Prompt ->
Examine the records and identify each line that includes the string "yellow". Copy those lines.

Data extracts ->
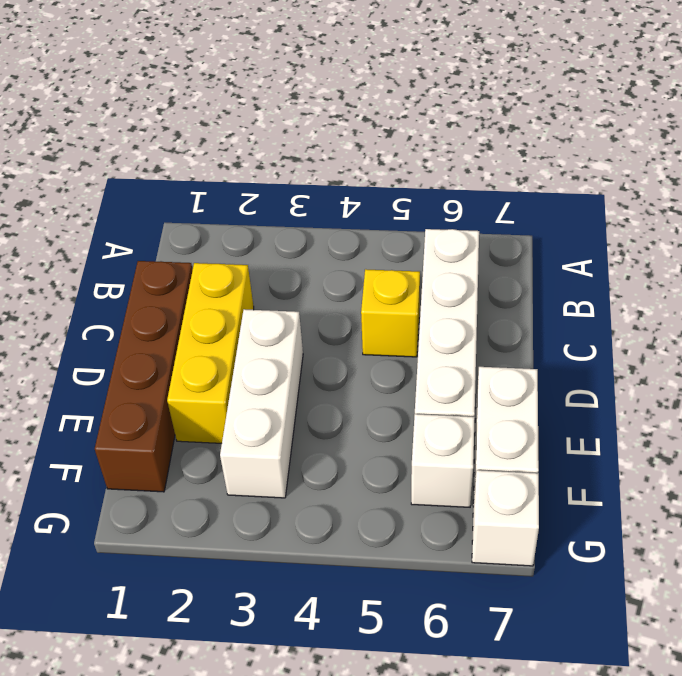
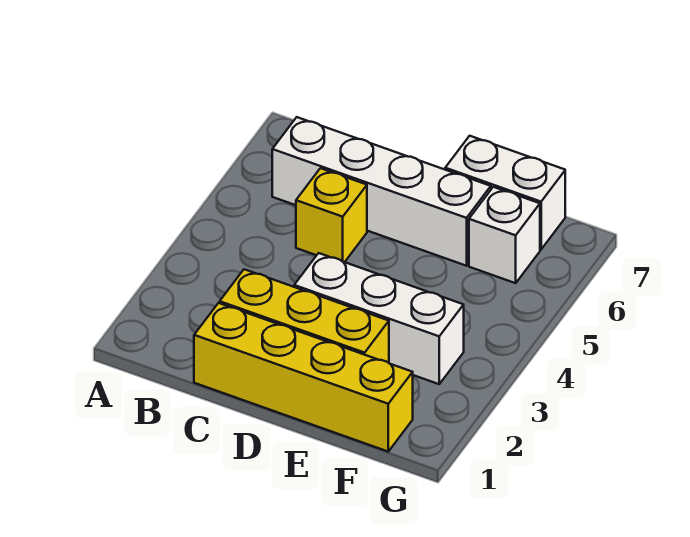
brown 1x4 brick [95,261,193,492] -> yellow 1x4 brick [194,303,413,451]
white 1x1 brick [472,470,539,566] -> none

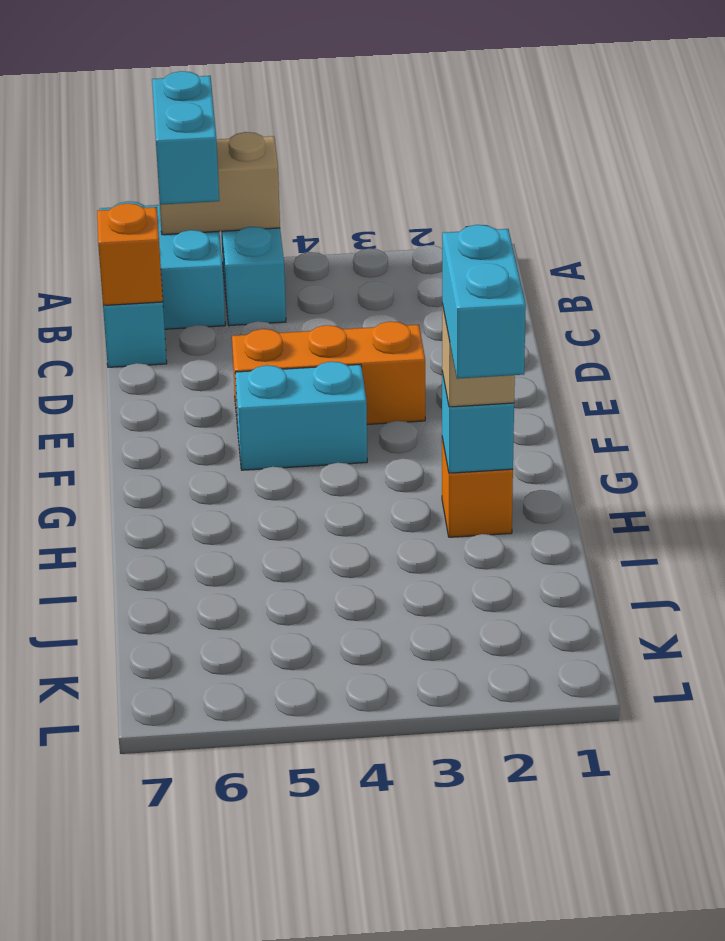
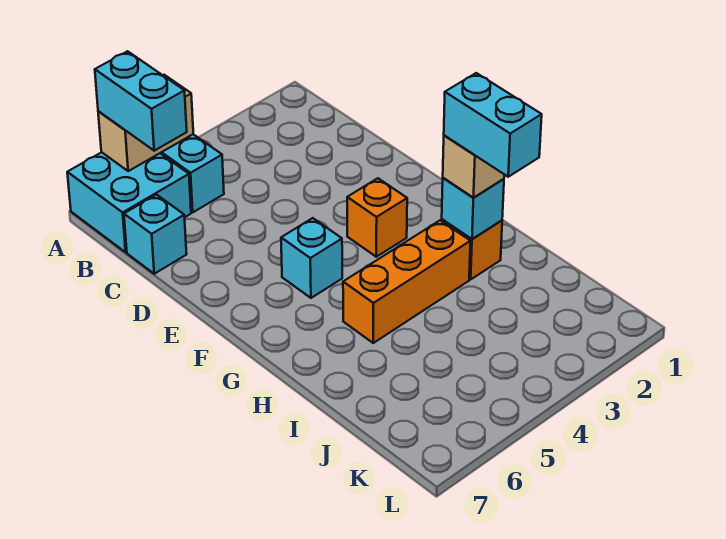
orange 1x1 brick [97,203,163,306] -> orange 1x1 brick moved to [347,178,407,257]
orange 1x3 brick [232,321,425,427] -> orange 1x3 brick moved to [343,220,470,343]
cyan 1x2 brick [235,361,367,470] -> cyan 1x1 brick [281,218,342,298]

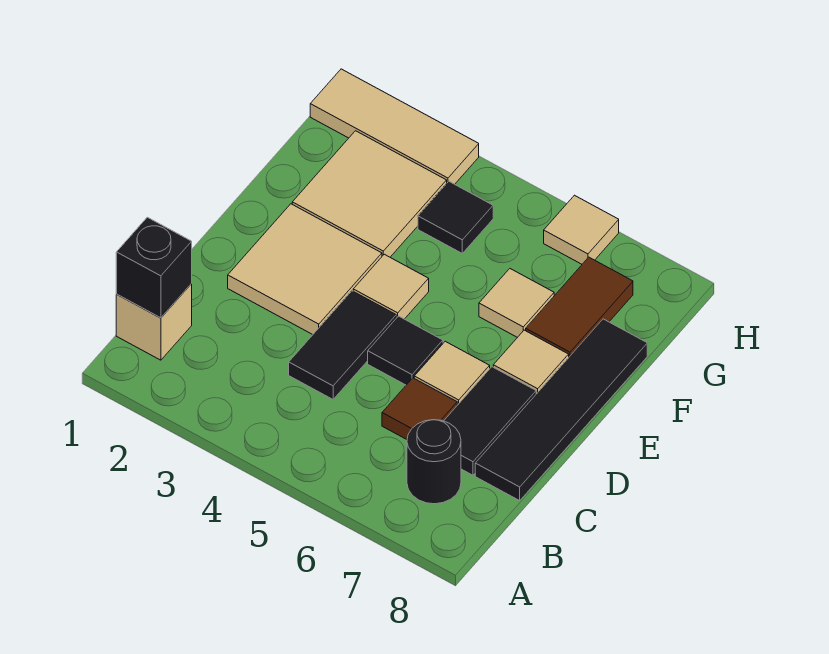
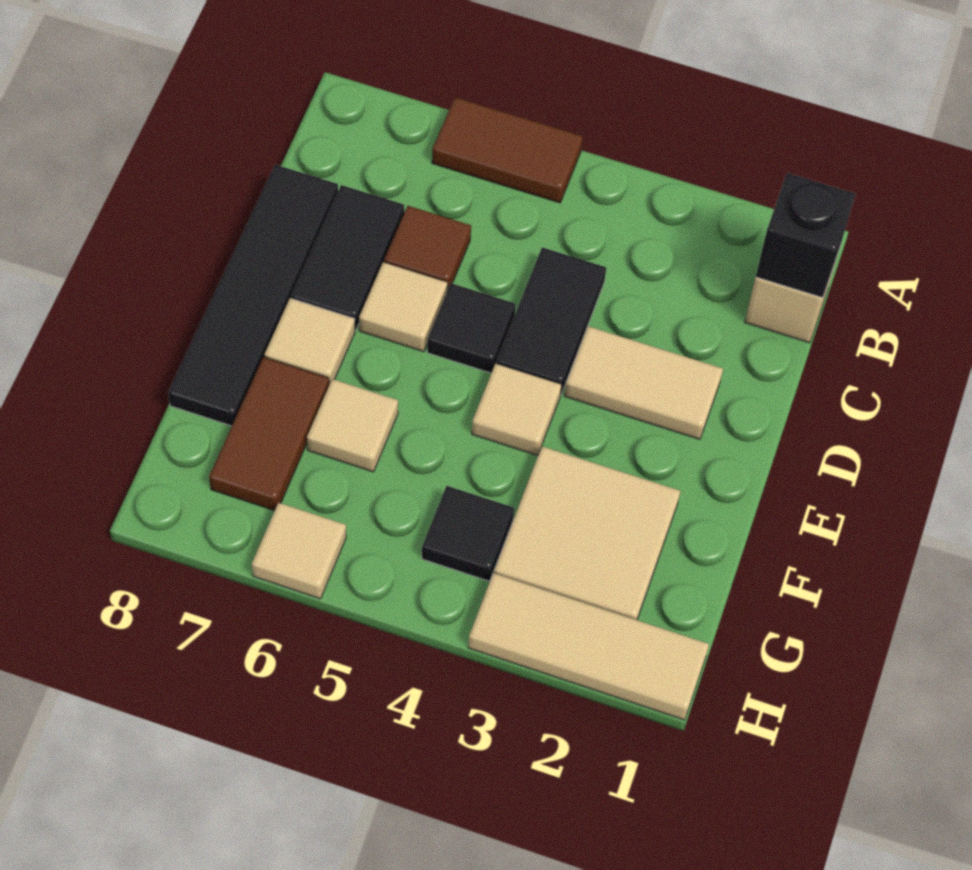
none -> brown 1x2 tile [432,97,583,203]
black 1x1 round brick [407,420,461,504] -> none
tan 2x2 tile [228,204,382,335] -> tan 1x2 tile [564,326,723,439]

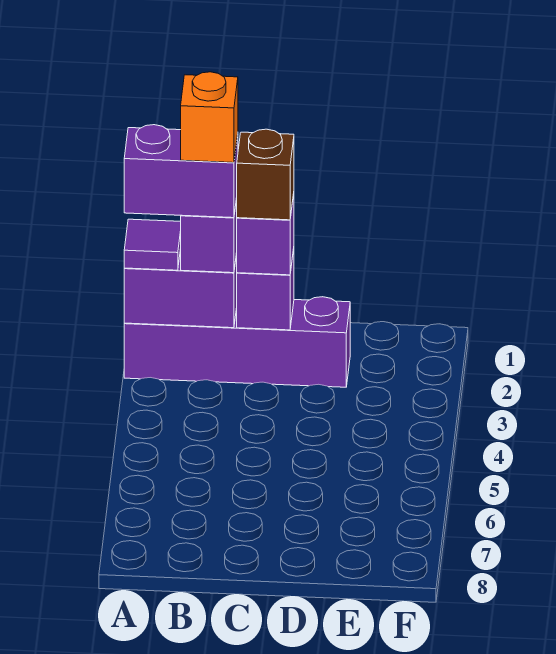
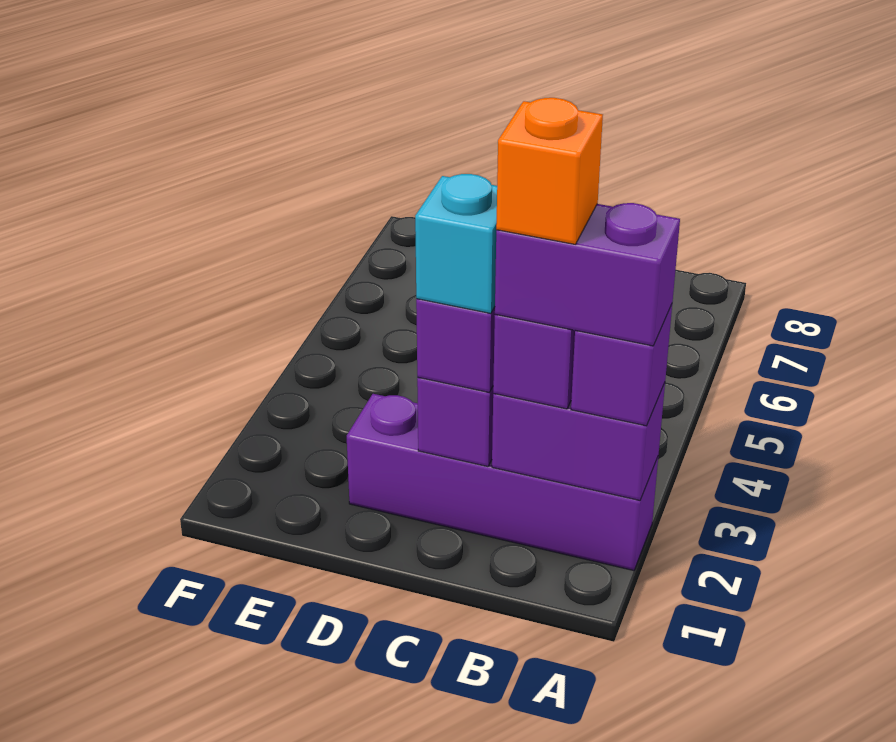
purple 1x1 tile [124,219,181,270] -> purple 1x1 brick [571,305,672,426]
brown 1x1 brick [236,129,294,220] -> cyan 1x1 brick [415,174,497,313]

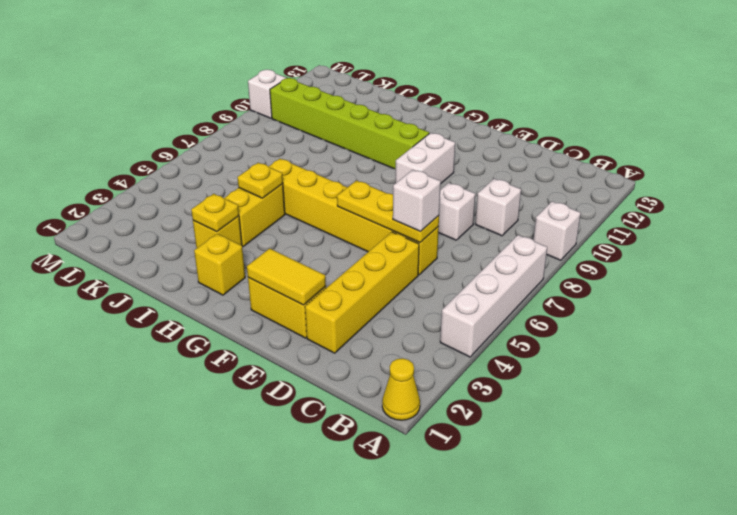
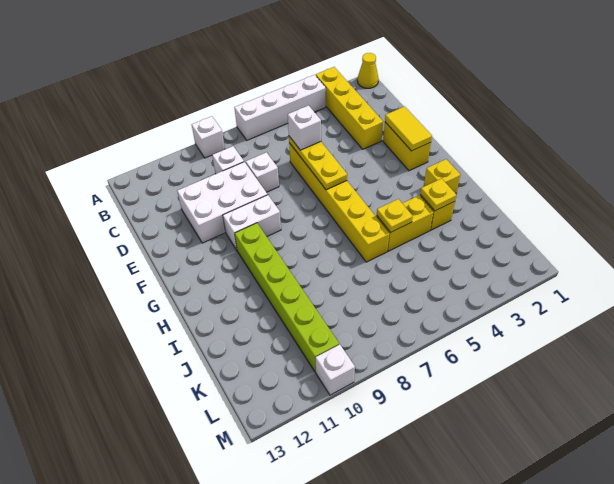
yellow 1x4 brick [305,232,419,353] -> yellow 1x4 brick turned to [316,67,383,149]
none -> white 2x3 brick [177,162,267,243]

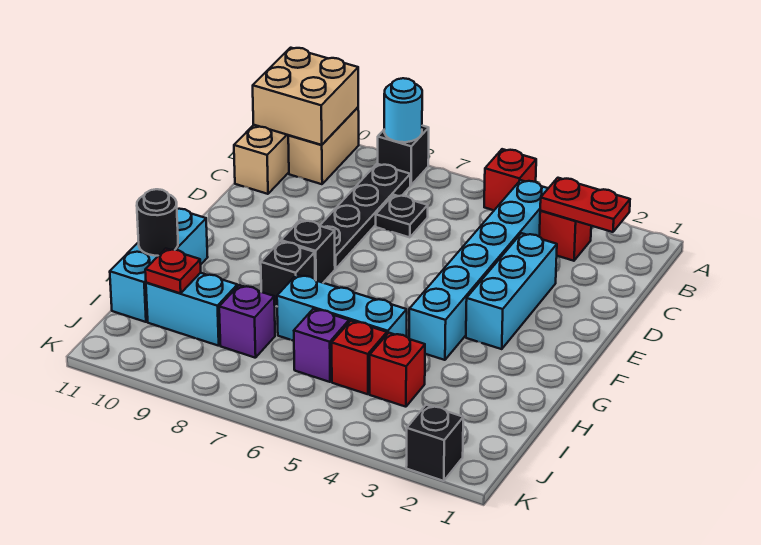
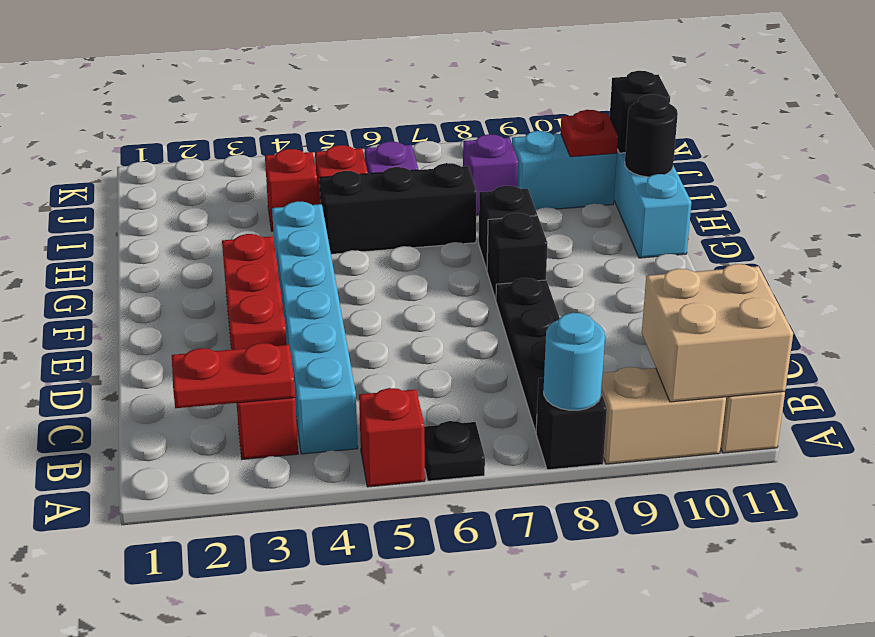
tan 1x2 brick [288,107,359,184] -> tan 1x2 brick turned to [601,367,726,464]
black 1x1 plate [376,195,428,237] -> black 1x1 plate moved to [424,421,485,481]
cyan 1x3 brick [466,233,557,349] -> red 1x3 brick [222,234,287,350]
cyan 1x3 brick [277,275,407,341] -> black 1x3 brick [320,163,477,254]
black 1x1 brick [406,405,463,481] -> black 1x1 brick moved to [610,71,670,153]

Answer section ->
brown 1x4 brick [95,261,193,492] -> yellow 1x4 brick [194,303,413,451]
yellow 1x4 brick [305,232,419,353] -> yellow 1x4 brick turned to [316,67,383,149]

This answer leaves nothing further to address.